▶ _Work to complete_:
Report every line in the data below that contains the word "from", copying each such line in full.

━━━━━━━━━━

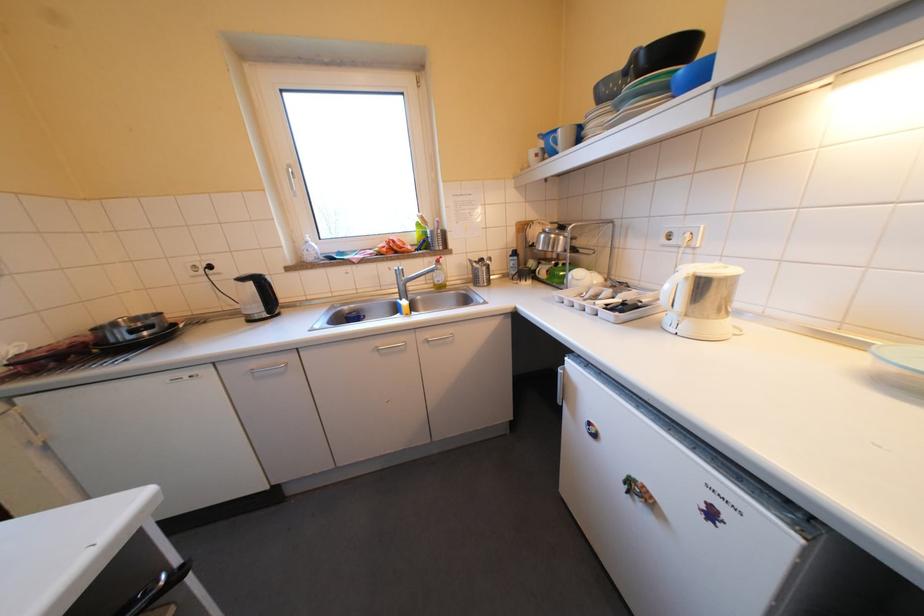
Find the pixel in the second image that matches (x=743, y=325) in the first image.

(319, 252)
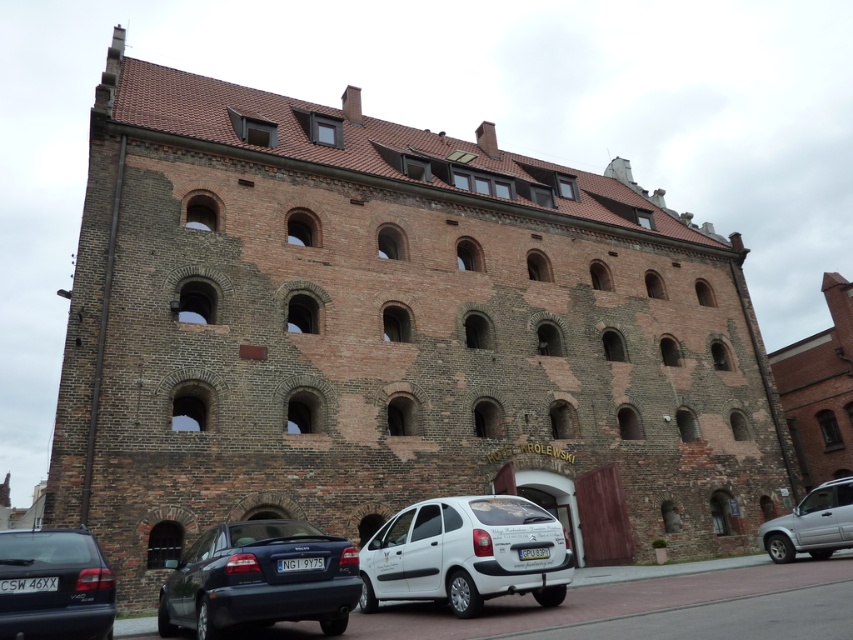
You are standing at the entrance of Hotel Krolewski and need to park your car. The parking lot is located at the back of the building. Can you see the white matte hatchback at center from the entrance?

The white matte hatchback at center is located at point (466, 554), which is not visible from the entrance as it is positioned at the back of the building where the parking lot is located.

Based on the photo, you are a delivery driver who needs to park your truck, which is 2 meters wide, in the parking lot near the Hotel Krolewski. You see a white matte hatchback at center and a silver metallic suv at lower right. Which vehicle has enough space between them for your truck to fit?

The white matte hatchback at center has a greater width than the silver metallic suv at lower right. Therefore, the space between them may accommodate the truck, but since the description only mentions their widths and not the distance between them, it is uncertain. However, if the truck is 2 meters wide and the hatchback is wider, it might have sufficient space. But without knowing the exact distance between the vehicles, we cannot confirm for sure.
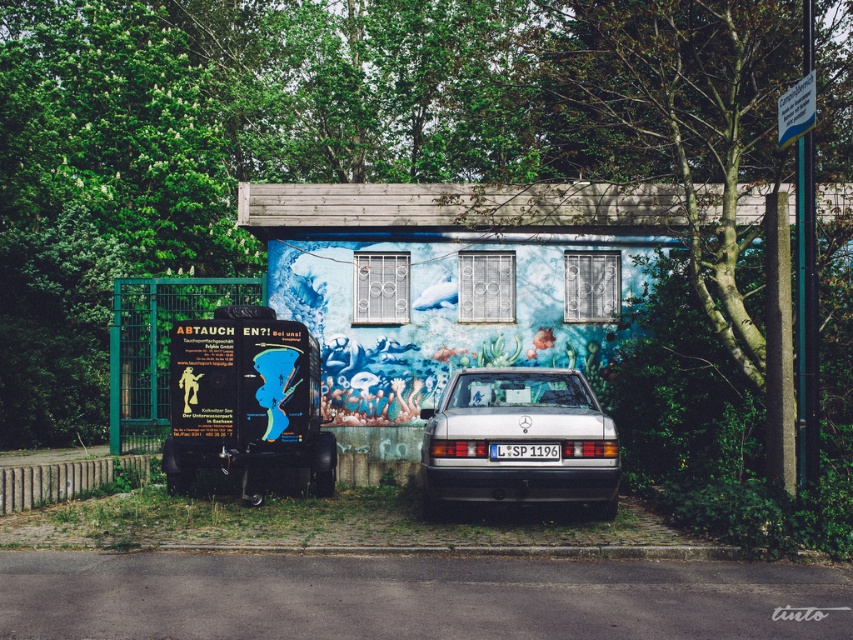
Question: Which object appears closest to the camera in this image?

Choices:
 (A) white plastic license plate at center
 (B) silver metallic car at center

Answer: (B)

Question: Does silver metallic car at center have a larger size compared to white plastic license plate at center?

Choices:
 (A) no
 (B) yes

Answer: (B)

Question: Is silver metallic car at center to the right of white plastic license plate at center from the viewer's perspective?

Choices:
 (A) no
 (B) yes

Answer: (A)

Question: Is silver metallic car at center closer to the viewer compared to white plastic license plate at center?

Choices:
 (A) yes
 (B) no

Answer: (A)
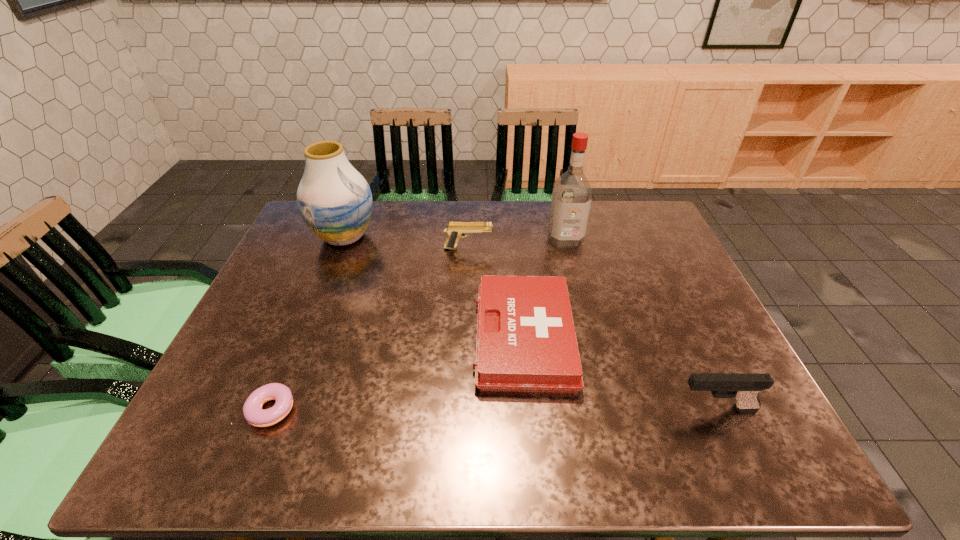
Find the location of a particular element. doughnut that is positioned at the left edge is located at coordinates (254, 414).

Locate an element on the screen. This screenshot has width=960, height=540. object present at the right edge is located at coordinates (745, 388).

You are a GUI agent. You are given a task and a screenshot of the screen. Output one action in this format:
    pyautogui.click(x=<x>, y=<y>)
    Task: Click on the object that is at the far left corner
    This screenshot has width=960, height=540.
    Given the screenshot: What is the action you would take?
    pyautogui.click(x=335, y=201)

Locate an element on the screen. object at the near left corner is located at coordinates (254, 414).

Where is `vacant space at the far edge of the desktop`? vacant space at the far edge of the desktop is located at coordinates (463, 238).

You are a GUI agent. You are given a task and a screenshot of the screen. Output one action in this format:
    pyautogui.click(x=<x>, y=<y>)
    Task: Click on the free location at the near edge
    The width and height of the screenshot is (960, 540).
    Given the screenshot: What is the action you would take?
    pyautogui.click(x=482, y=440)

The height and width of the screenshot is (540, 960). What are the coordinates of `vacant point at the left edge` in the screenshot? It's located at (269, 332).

━━━━━━━━━━

▶ _Final answer_:
You are standing at the entrance of Hotel Krolewski and need to park your car. The parking lot is located at the back of the building. Can you see the white matte hatchback at center from the entrance?
The white matte hatchback at center is located at point (466, 554), which is not visible from the entrance as it is positioned at the back of the building where the parking lot is located.
Question: Is silver metallic car at center to the right of white plastic license plate at center from the viewer's perspective?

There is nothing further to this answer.